Assigned task
Skipping any pictures, give all of the records below again exactly.

--- START ---

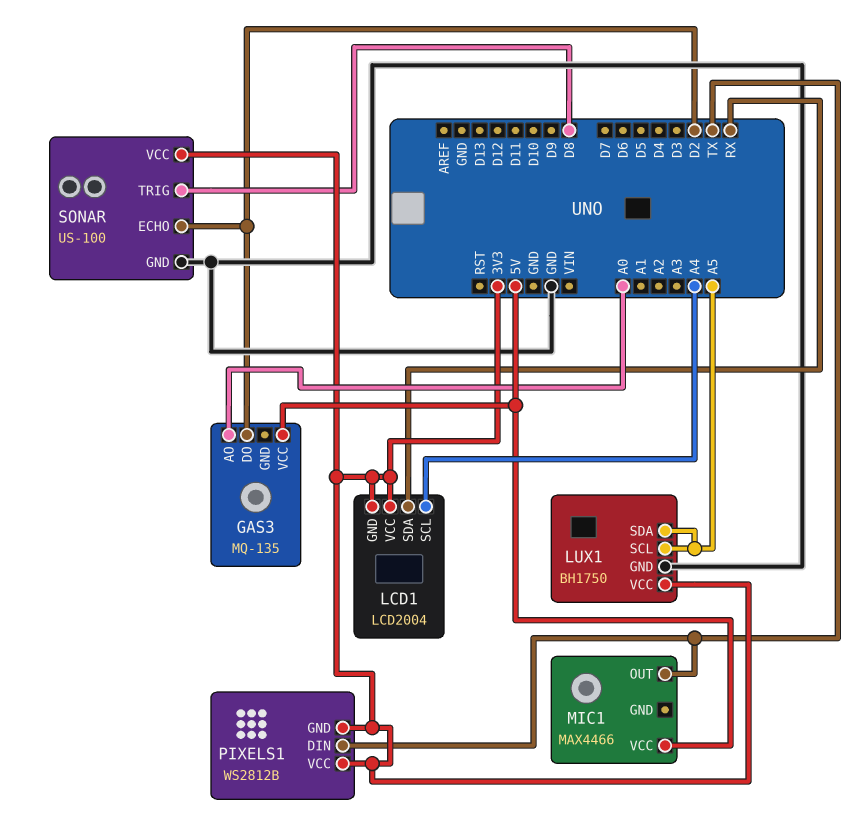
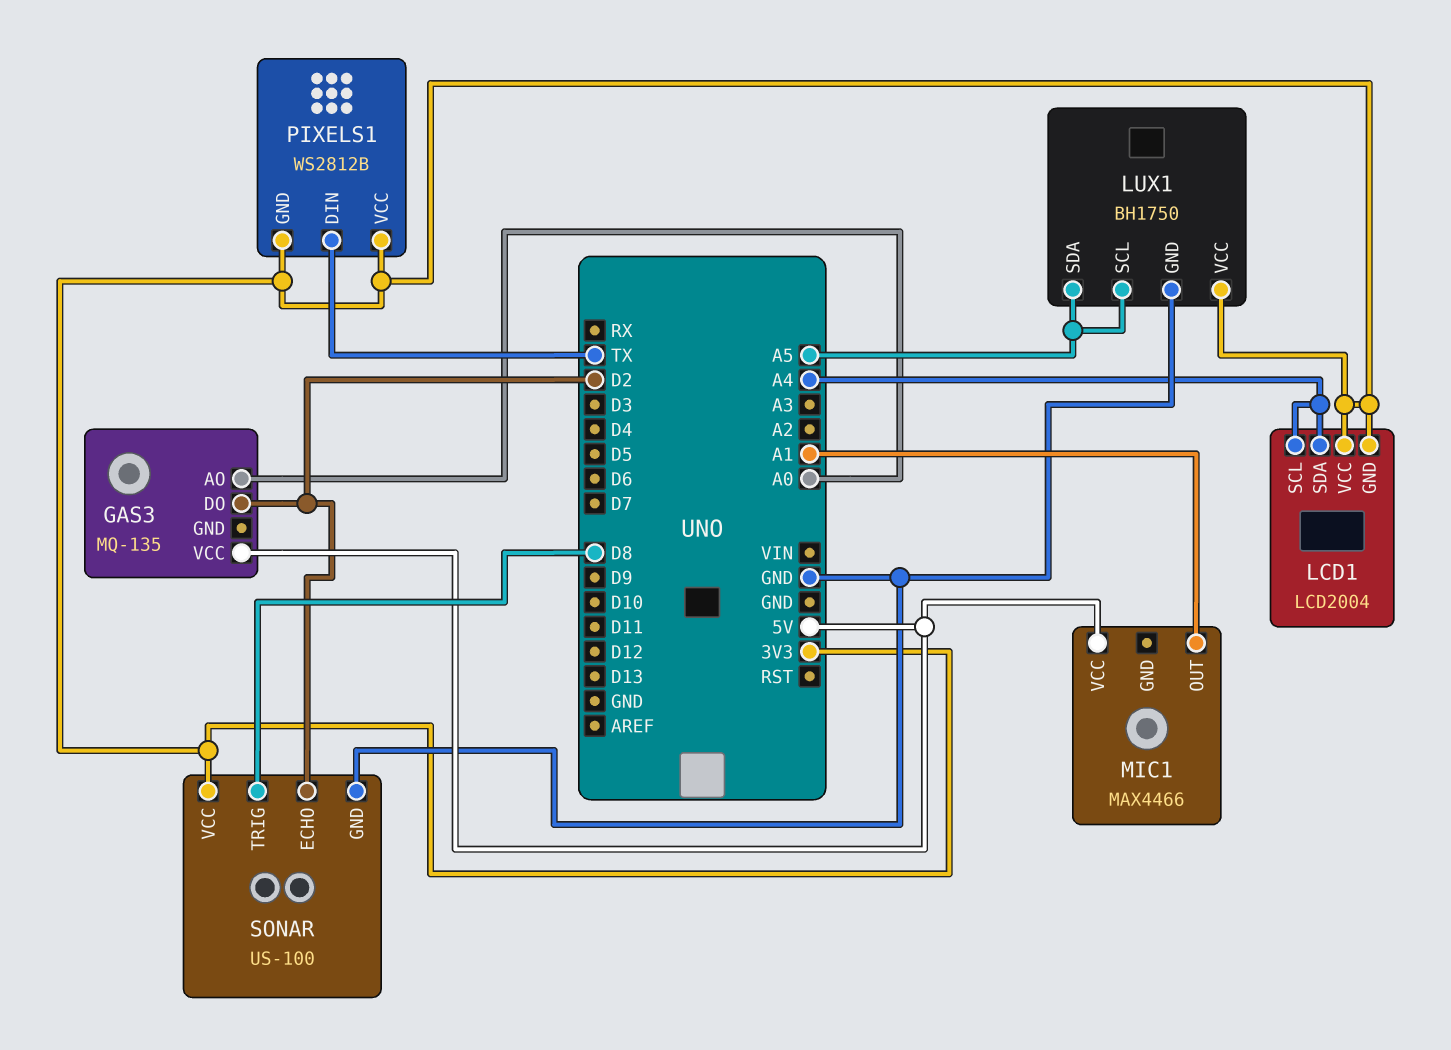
LCD1 pin SDA: RX -> A4
MIC1 pin OUT: TX -> A1

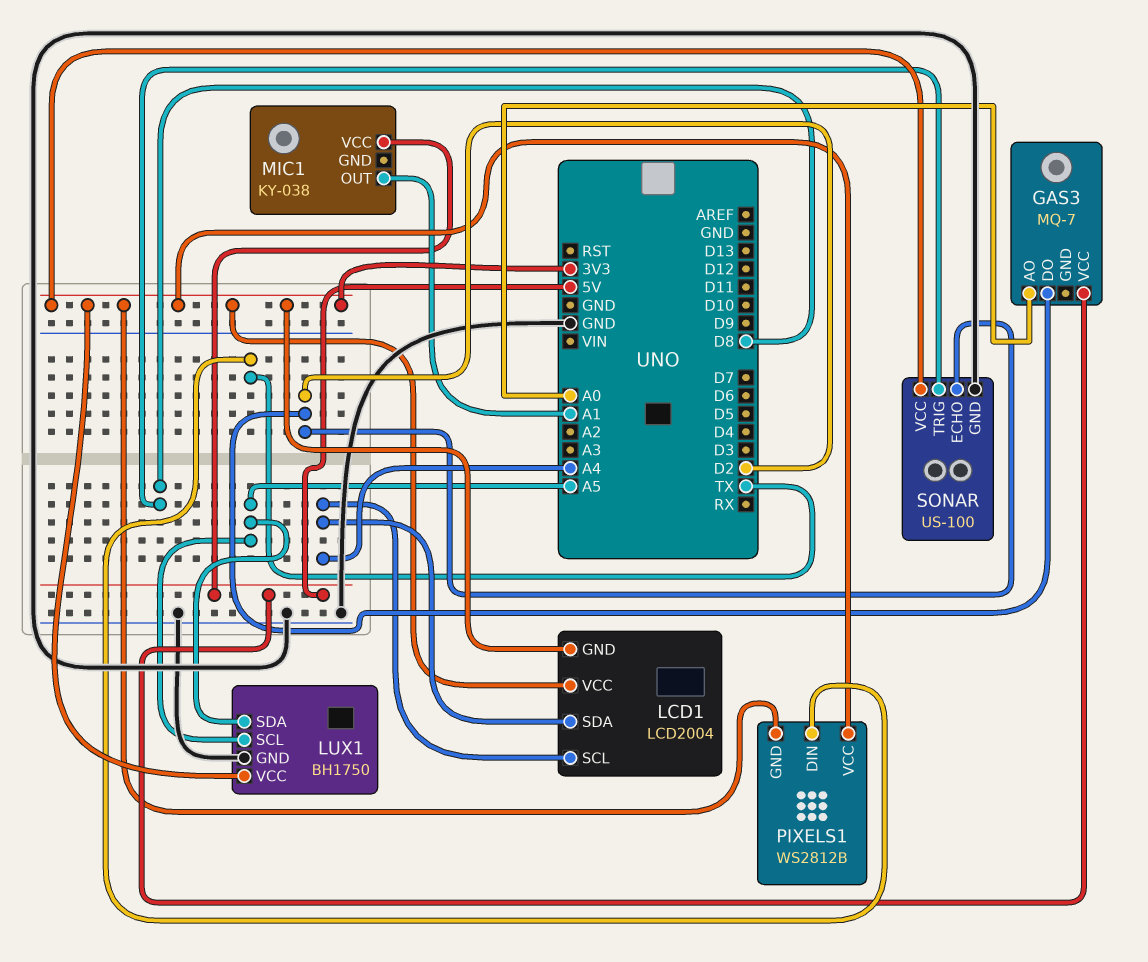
GAS3: MQ-135 -> MQ-7
MIC1: MAX4466 -> KY-038

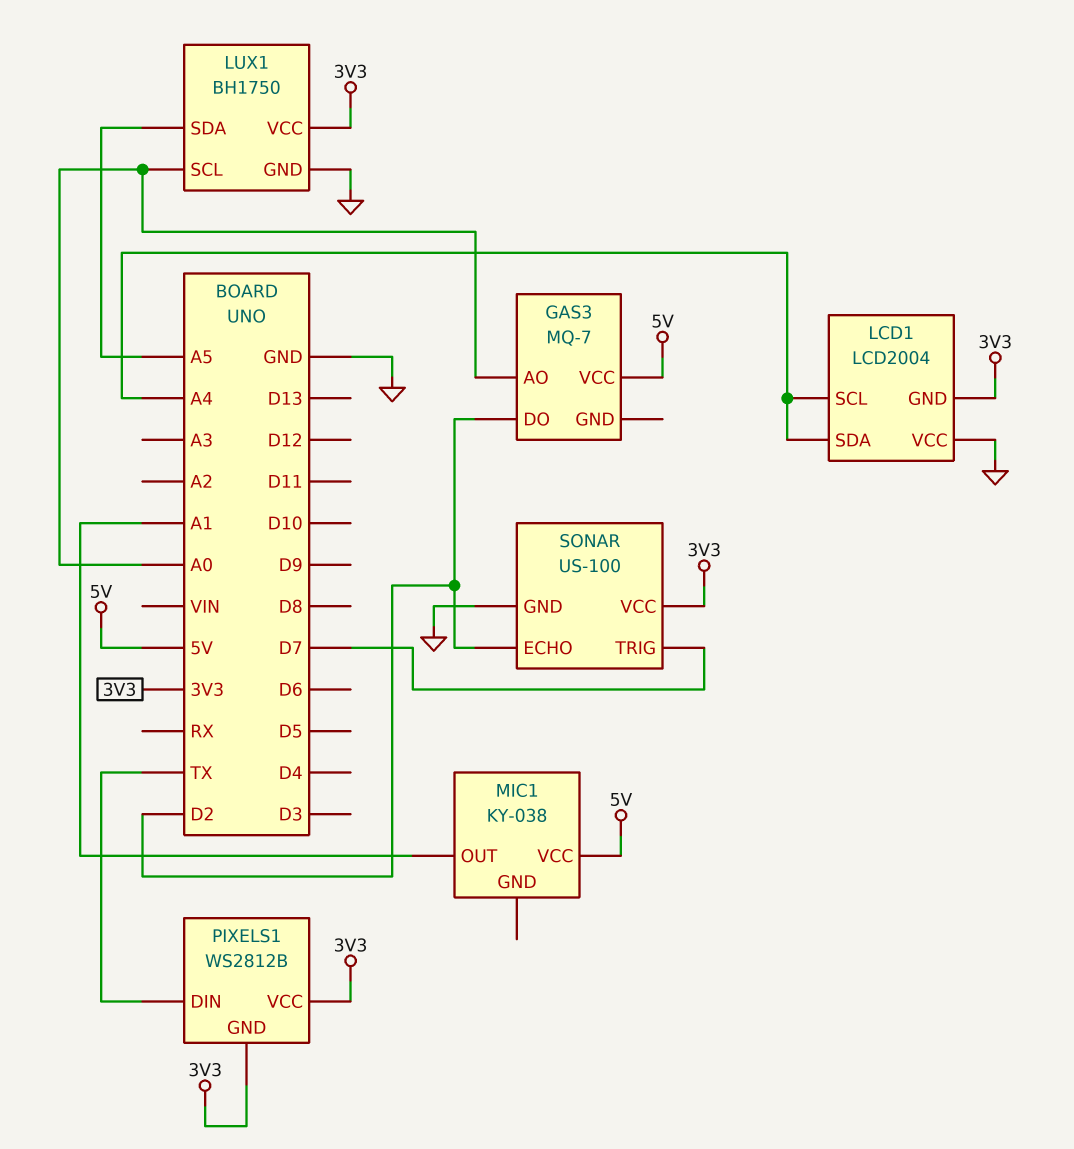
LCD1 pin VCC: 3V3 -> GND
LUX1 pin SCL: A5 -> A0
SONAR pin TRIG: D8 -> D7

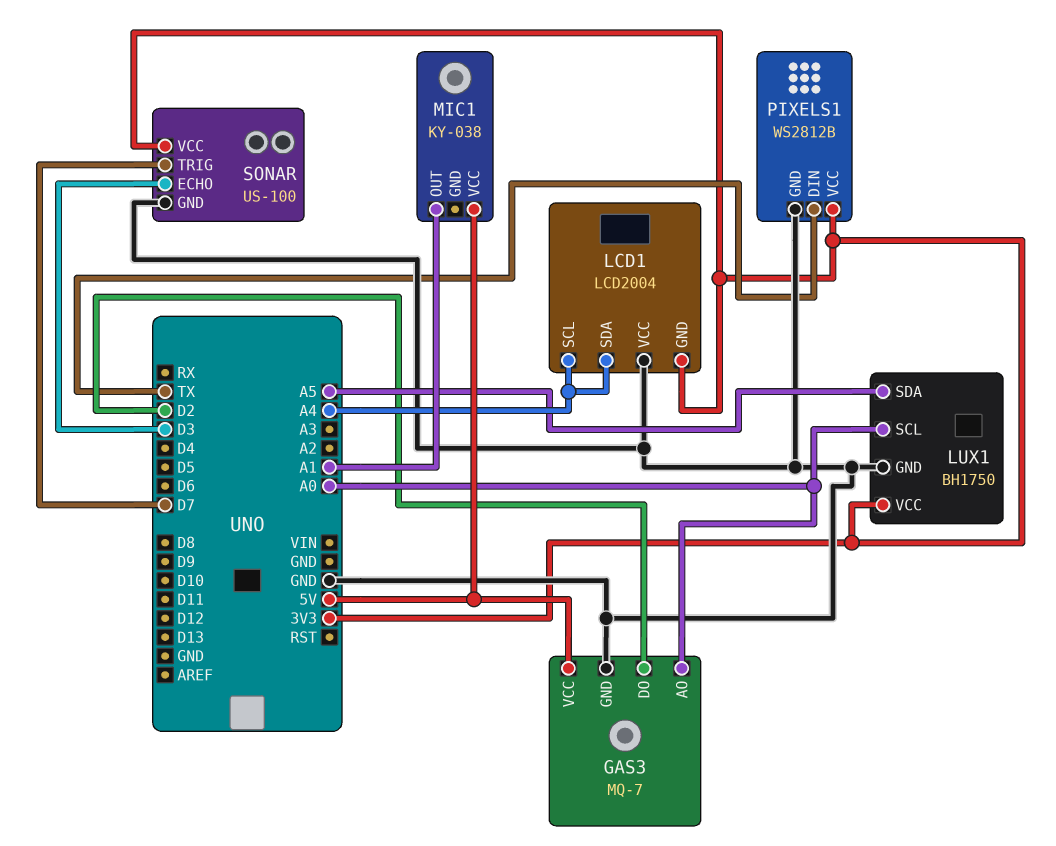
GAS3 pin GND: none -> GND
PIXELS1 pin GND: 3V3 -> GND
SONAR pin ECHO: D2 -> D3

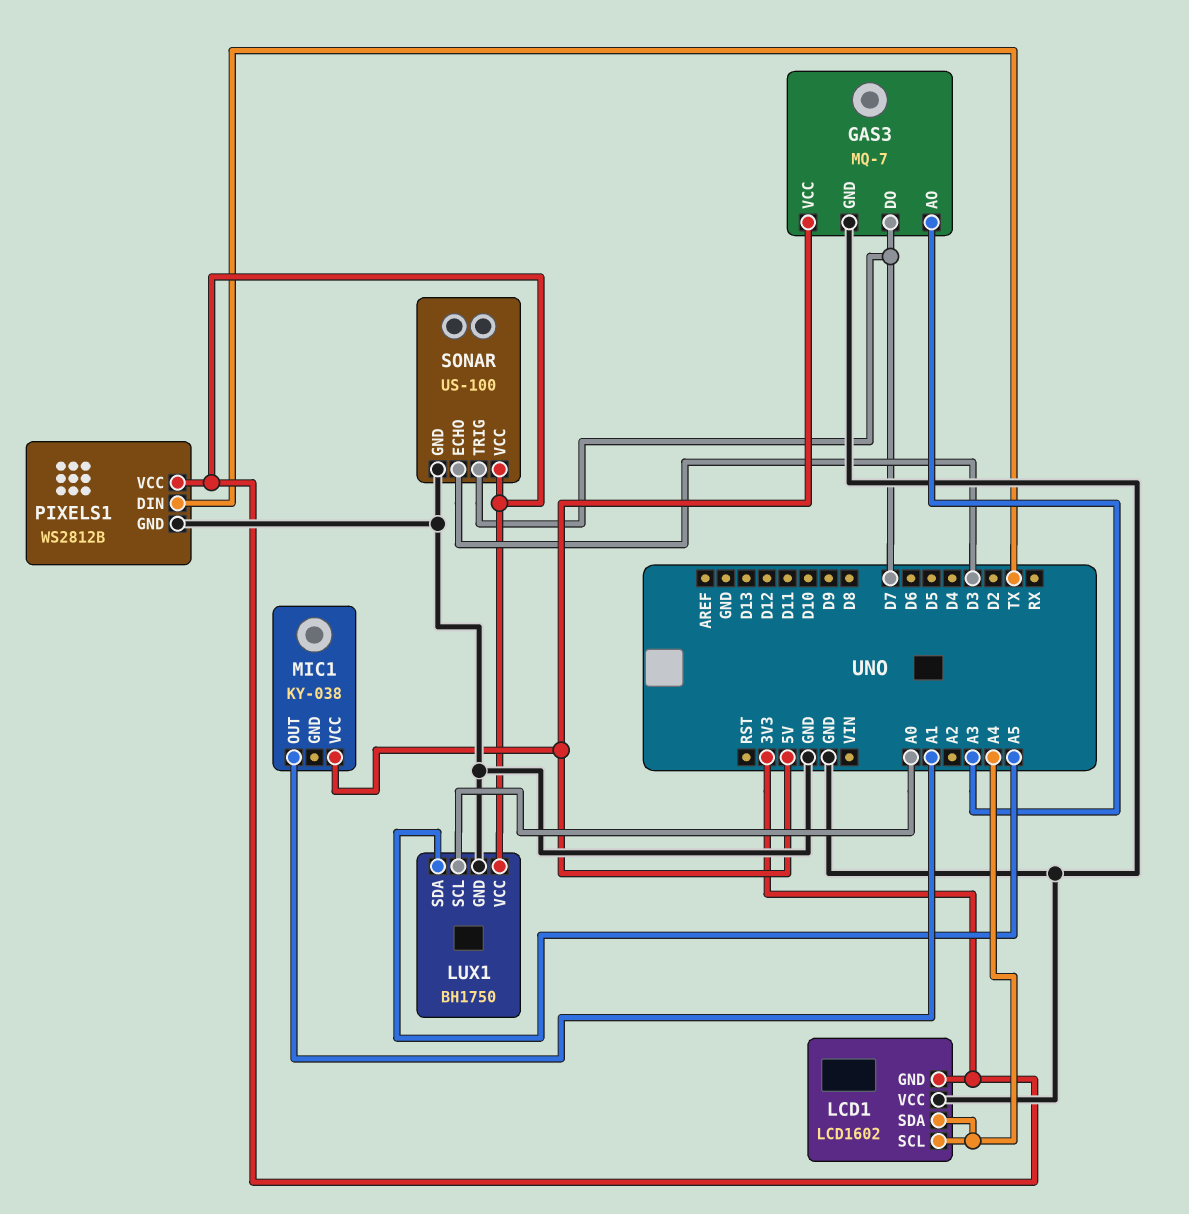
GAS3 pin AO: A0 -> A3
GAS3 pin DO: D2 -> D7
LCD1: LCD2004 -> LCD1602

--- END ---

Solved problem
LCD1 pin SDA: RX -> A4
MIC1 pin OUT: TX -> A1

GAS3: MQ-135 -> MQ-7
MIC1: MAX4466 -> KY-038

LCD1 pin VCC: 3V3 -> GND
LUX1 pin SCL: A5 -> A0
SONAR pin TRIG: D8 -> D7

GAS3 pin GND: none -> GND
PIXELS1 pin GND: 3V3 -> GND
SONAR pin ECHO: D2 -> D3

GAS3 pin AO: A0 -> A3
GAS3 pin DO: D2 -> D7
LCD1: LCD2004 -> LCD1602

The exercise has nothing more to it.